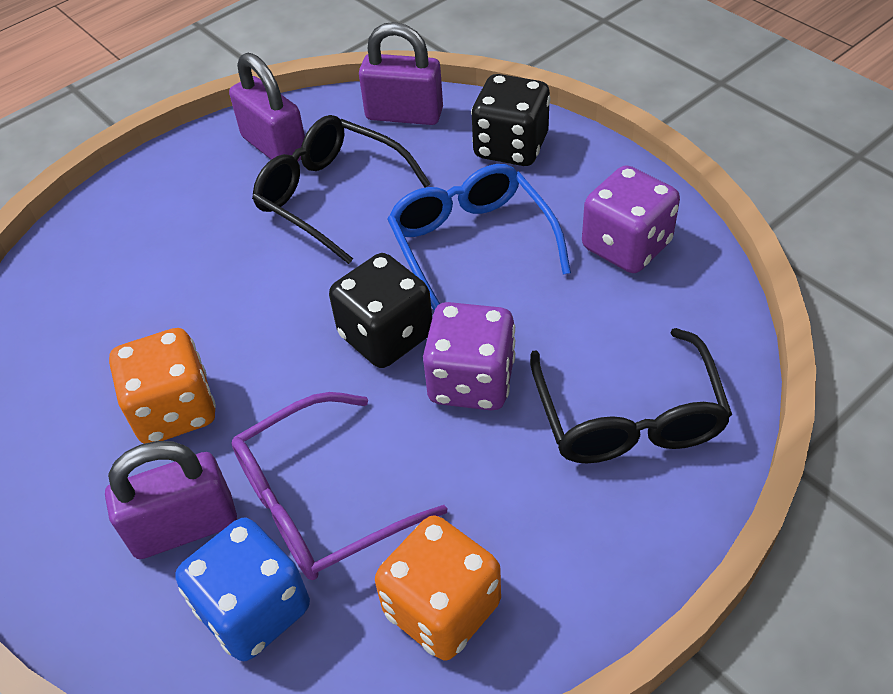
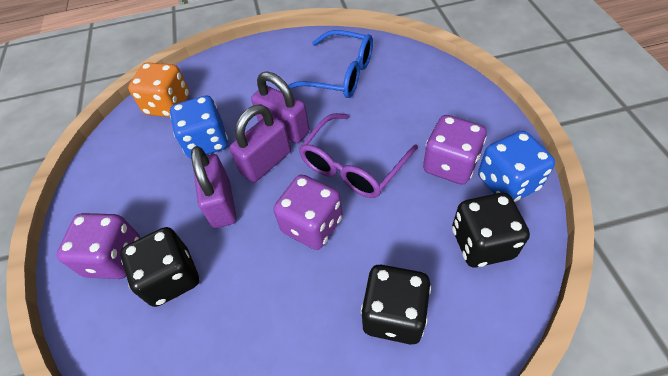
black dice: 2 -> 3
black glasses: 2 -> 0
blue dice: 1 -> 2
orange dice: 2 -> 1
purple dice: 2 -> 3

* EXERCISE INSTRUCTIONS
Will you set down the records word for word while leaving out every picture?

* EXERCISE RESULT
black dice: 2 -> 3
black glasses: 2 -> 0
blue dice: 1 -> 2
orange dice: 2 -> 1
purple dice: 2 -> 3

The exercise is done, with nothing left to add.